Read through the data and report every line in which the word "plus" occurs.

+++

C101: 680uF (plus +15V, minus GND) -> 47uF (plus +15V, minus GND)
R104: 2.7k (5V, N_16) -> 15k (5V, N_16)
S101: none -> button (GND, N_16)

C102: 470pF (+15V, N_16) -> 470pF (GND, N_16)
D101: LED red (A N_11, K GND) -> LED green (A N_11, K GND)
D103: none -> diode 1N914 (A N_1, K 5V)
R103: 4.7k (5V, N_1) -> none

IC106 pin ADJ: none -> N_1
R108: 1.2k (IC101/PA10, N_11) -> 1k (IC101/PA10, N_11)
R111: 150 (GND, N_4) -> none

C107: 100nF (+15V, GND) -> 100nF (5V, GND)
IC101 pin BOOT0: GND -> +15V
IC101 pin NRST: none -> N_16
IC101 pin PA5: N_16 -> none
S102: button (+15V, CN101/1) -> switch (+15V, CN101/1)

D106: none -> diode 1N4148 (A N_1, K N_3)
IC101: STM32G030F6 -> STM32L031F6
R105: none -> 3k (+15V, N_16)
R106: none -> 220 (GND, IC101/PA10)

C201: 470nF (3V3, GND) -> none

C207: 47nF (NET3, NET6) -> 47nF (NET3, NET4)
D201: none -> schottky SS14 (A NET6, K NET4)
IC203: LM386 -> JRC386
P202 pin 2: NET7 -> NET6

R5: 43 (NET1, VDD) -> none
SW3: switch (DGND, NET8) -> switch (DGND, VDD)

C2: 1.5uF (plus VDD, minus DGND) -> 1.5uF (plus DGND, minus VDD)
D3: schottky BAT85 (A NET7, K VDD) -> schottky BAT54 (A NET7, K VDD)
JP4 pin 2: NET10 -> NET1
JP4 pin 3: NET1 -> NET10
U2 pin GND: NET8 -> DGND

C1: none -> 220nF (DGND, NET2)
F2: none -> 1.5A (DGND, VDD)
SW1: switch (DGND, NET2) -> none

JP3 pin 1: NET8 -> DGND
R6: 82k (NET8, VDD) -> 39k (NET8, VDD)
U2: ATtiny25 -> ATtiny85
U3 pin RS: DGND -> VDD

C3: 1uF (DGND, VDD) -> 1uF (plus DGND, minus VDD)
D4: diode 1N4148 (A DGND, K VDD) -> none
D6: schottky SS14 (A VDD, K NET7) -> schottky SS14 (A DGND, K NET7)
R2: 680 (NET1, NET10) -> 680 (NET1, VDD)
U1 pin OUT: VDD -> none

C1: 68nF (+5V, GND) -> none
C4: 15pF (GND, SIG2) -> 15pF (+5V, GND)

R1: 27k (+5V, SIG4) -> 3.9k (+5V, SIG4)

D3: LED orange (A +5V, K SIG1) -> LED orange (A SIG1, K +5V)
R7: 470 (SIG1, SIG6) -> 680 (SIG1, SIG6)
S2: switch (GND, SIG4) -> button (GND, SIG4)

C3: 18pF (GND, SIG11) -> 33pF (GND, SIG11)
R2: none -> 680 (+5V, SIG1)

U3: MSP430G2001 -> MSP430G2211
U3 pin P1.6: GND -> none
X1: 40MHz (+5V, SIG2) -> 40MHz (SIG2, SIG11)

+++

* Solved problem *
C101: 680uF (plus +15V, minus GND) -> 47uF (plus +15V, minus GND)
C2: 1.5uF (plus VDD, minus DGND) -> 1.5uF (plus DGND, minus VDD)
C3: 1uF (DGND, VDD) -> 1uF (plus DGND, minus VDD)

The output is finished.